** Opening EXTRACTED INFORMATION block **

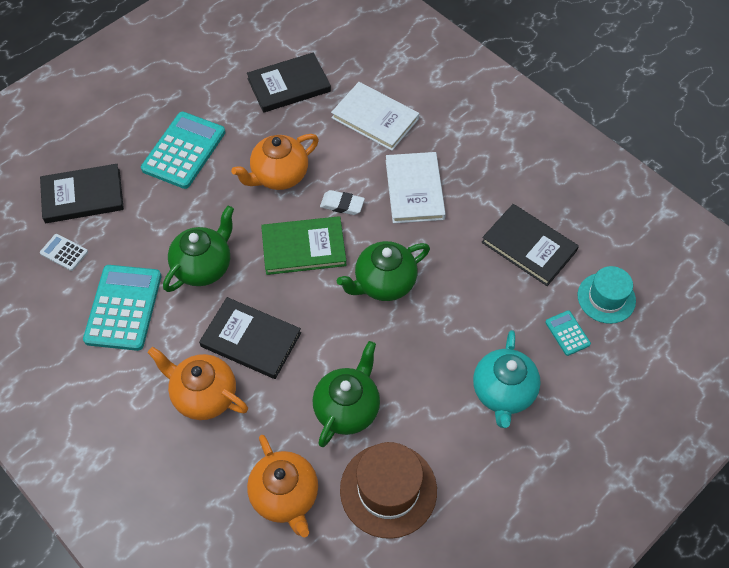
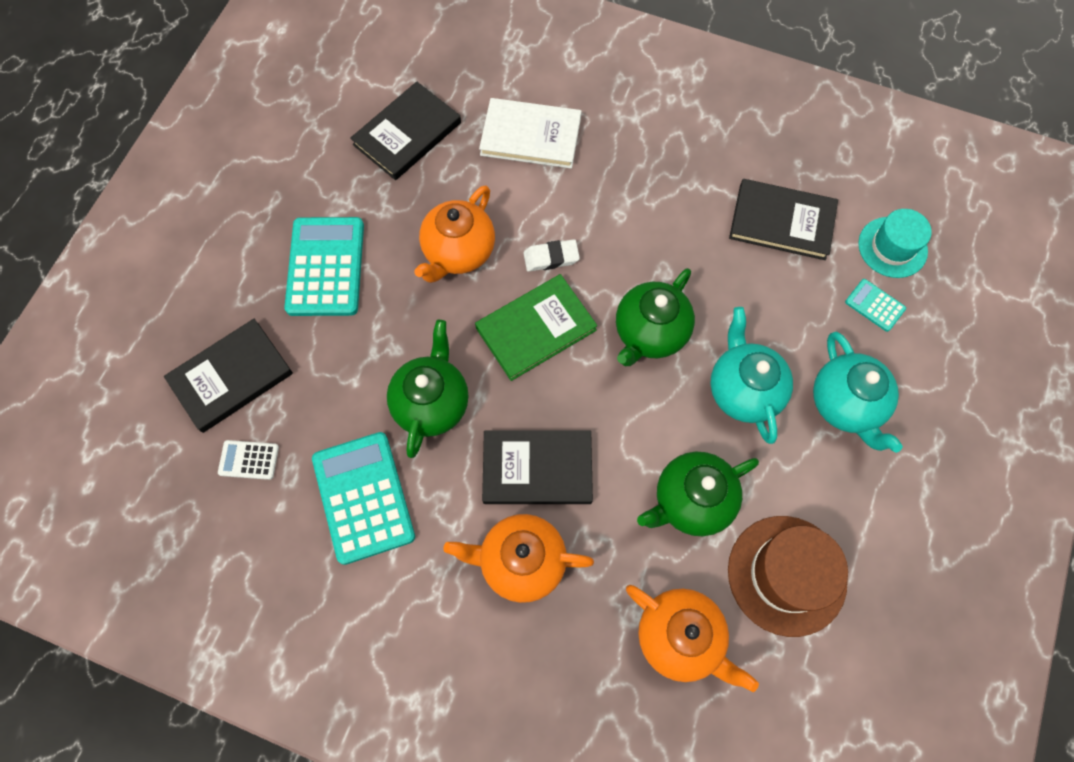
camera: 25 degrees left, 10 degrees up
(347, 408) = (691, 501): green teapot -> green teapot turned 120 degrees counterclockwise
(414, 190) = (622, 206): white book -> none
(430, 350) = (743, 390): none -> turquoise teapot

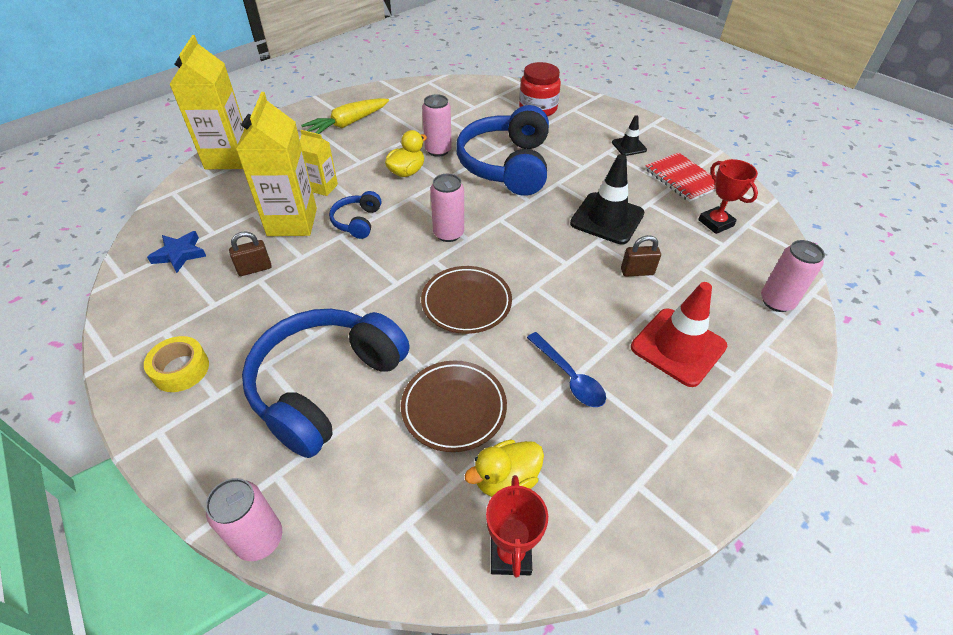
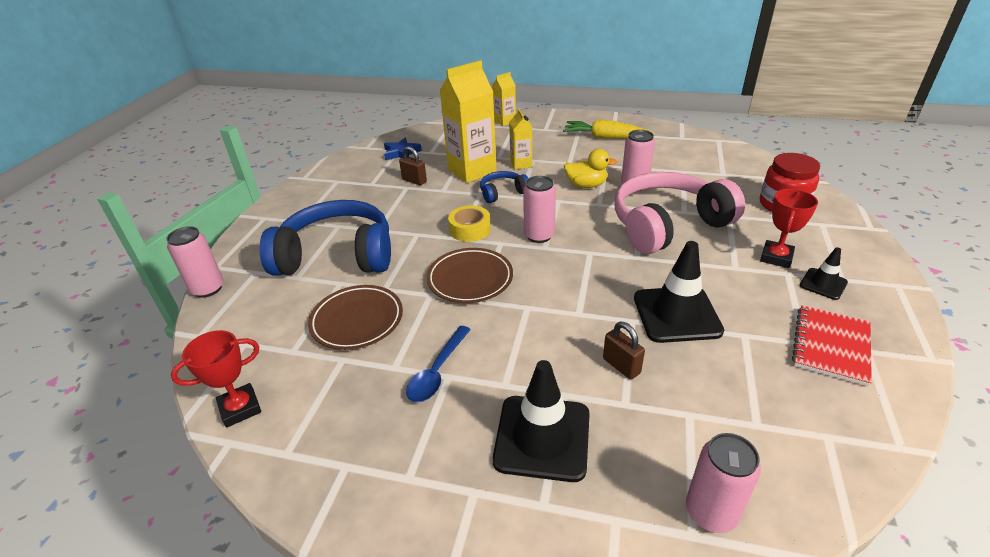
camera: 60 degrees right, 10 degrees down
(181, 369) = (312, 201): yellow tape -> yellow tape (470, 229)
(228, 158) = (504, 121): yellow carton -> yellow carton, size x0.52
(506, 165) = (667, 225): blue headphones -> pink headphones
(506, 479) = (306, 377): yellow duck -> none
(678, 347) = (542, 437): red traffic cone -> black traffic cone
(715, 223) = (788, 403): red trophy -> red trophy (776, 257)

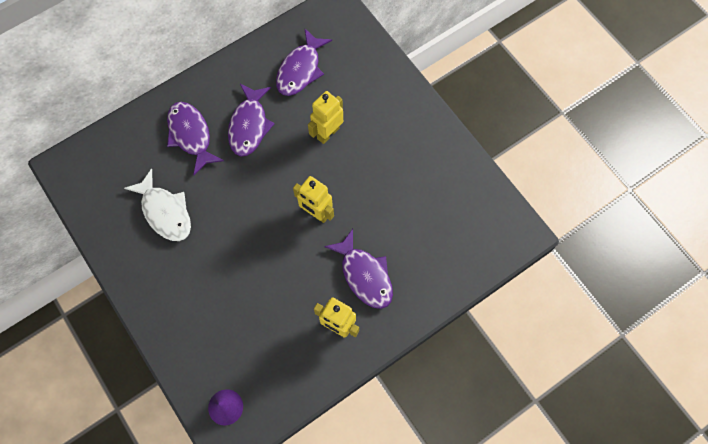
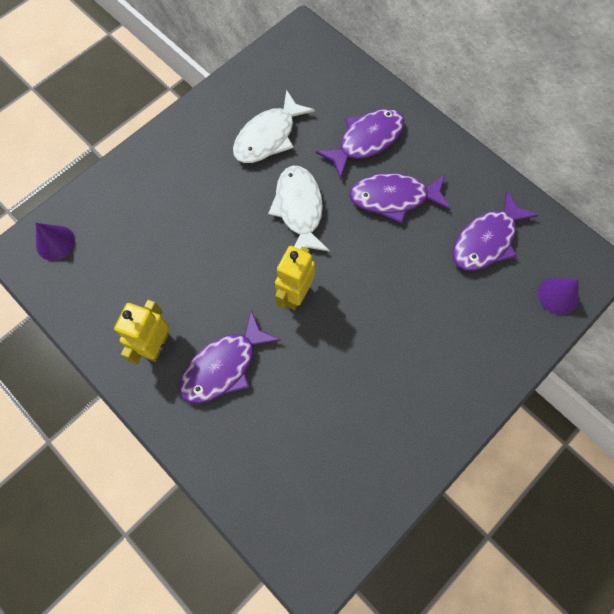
camera: 80 degrees right, 0 degrees up
(242, 198) = (299, 209): none -> white fish
(300, 69) = (486, 240): purple fish -> purple fish turned 60 degrees counterclockwise
(328, 133) = (406, 289): yellow robot -> none
(353, 35) = (558, 295): none -> purple cone

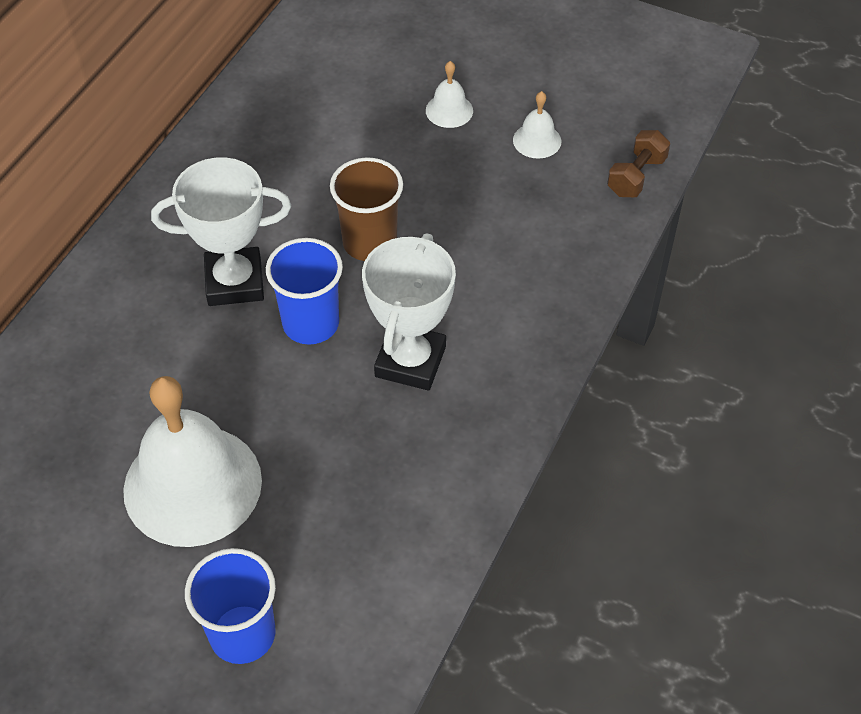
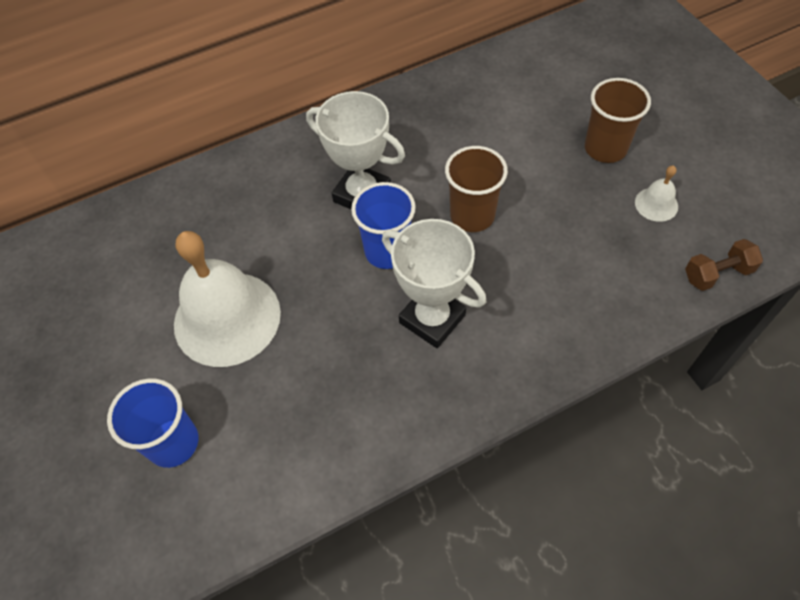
camera: 40 degrees right, 5 degrees up
(410, 361) = (432, 319): white trophy -> white trophy turned 75 degrees clockwise
(449, 110) = (605, 148): white bell -> brown cup

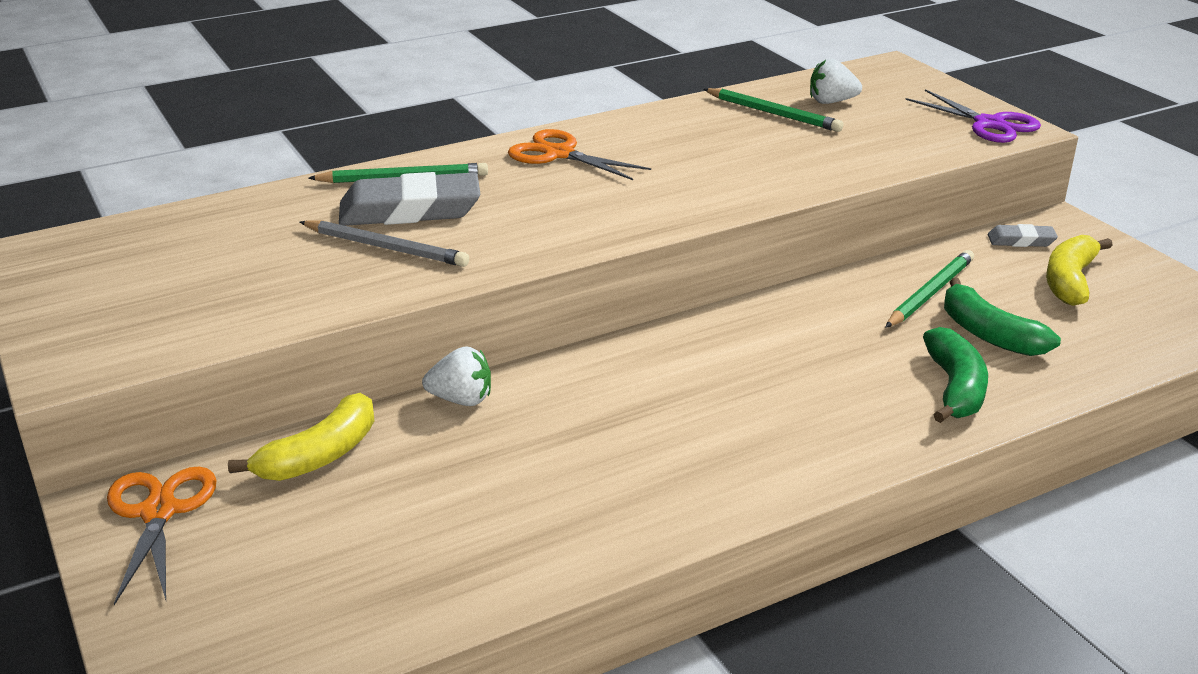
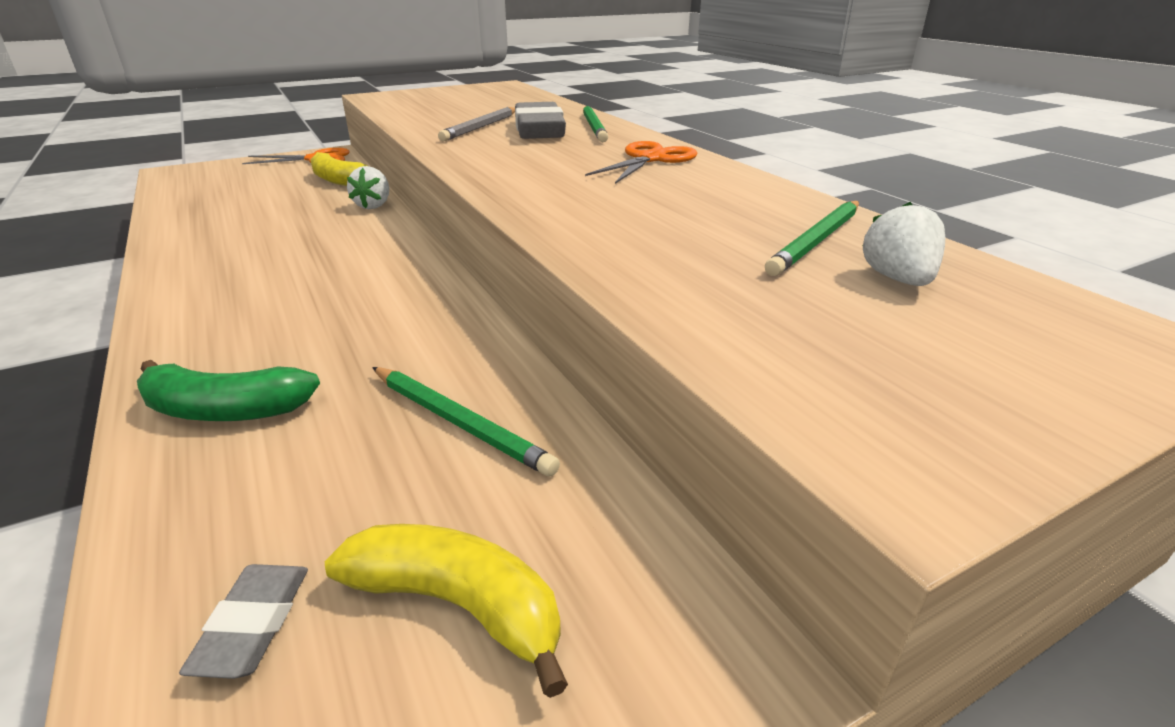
camera: 90 degrees right, 0 degrees up
(989, 124) = (903, 427): purple scissors -> none
(989, 334) = (327, 460): green banana -> none
(1021, 240) = (631, 563): grey eraser -> grey eraser (253, 624)

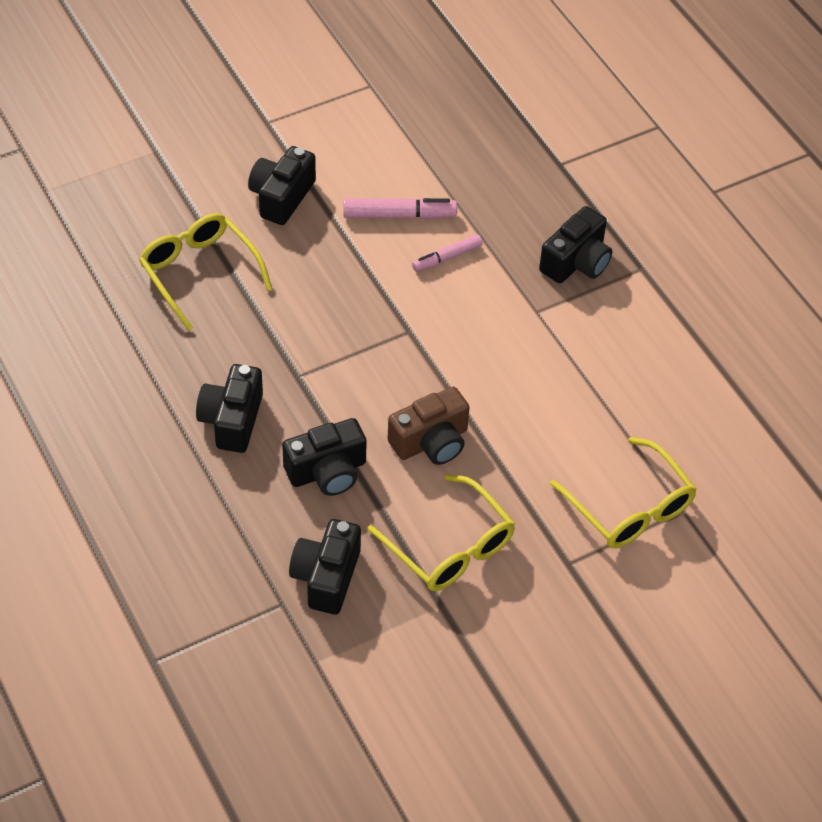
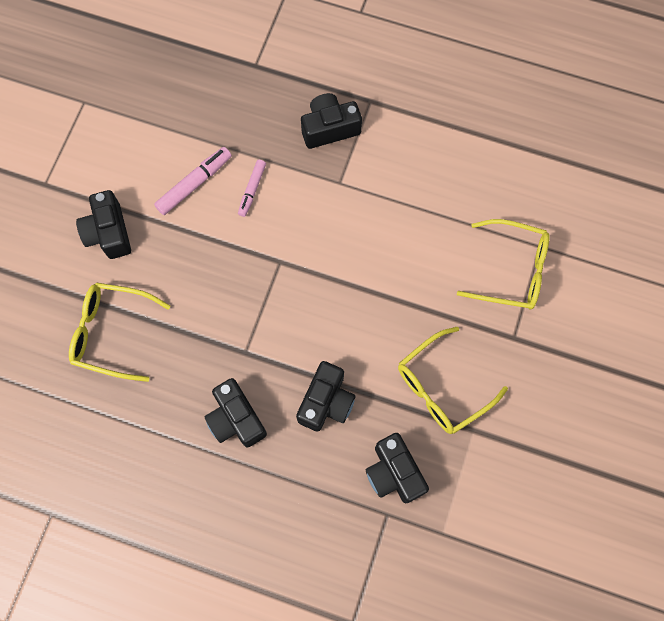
camera: 40 degrees left, 20 degrees up
(431, 442) = (365, 327): brown camera -> none
(450, 547) = (442, 387): yellow glasses -> yellow glasses turned 135 degrees clockwise
(576, 262) = (329, 128): black camera -> black camera turned 105 degrees counterclockwise

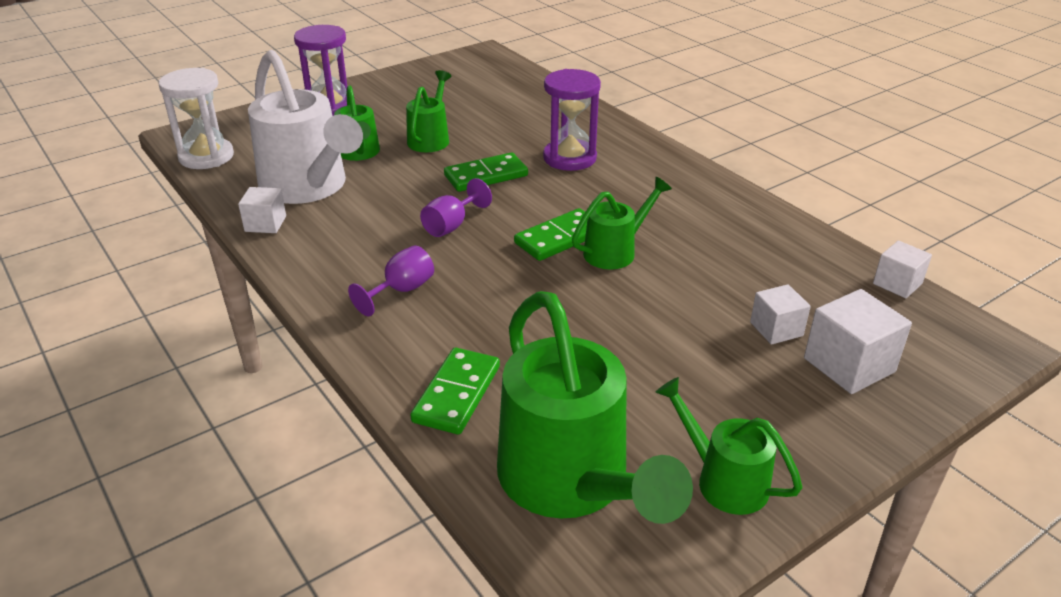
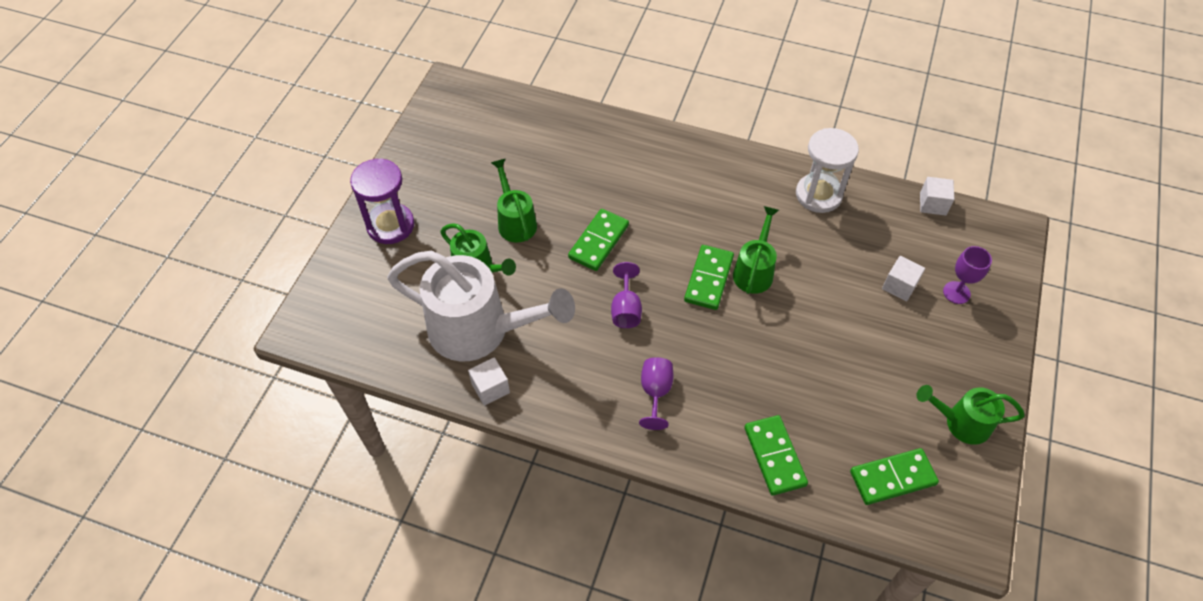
camera: 35 degrees left, 20 degrees up
(206, 156) = (354, 344): white hourglass -> white hourglass (818, 195)
(569, 158) = (639, 188): purple hourglass -> none
(571, 483) = (892, 478): green watering can -> green domino
(849, 365) = (956, 292): white cube -> purple goblet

** Closing EXTRACTED INFORMATION block **

> [EXERCISE PROMPT]: Every line above that contains the word "purple" should be reported.

> [THE ANSWER]:
(300, 69) = (486, 240): purple fish -> purple fish turned 60 degrees counterclockwise
(353, 35) = (558, 295): none -> purple cone
(989, 124) = (903, 427): purple scissors -> none
(569, 158) = (639, 188): purple hourglass -> none
(849, 365) = (956, 292): white cube -> purple goblet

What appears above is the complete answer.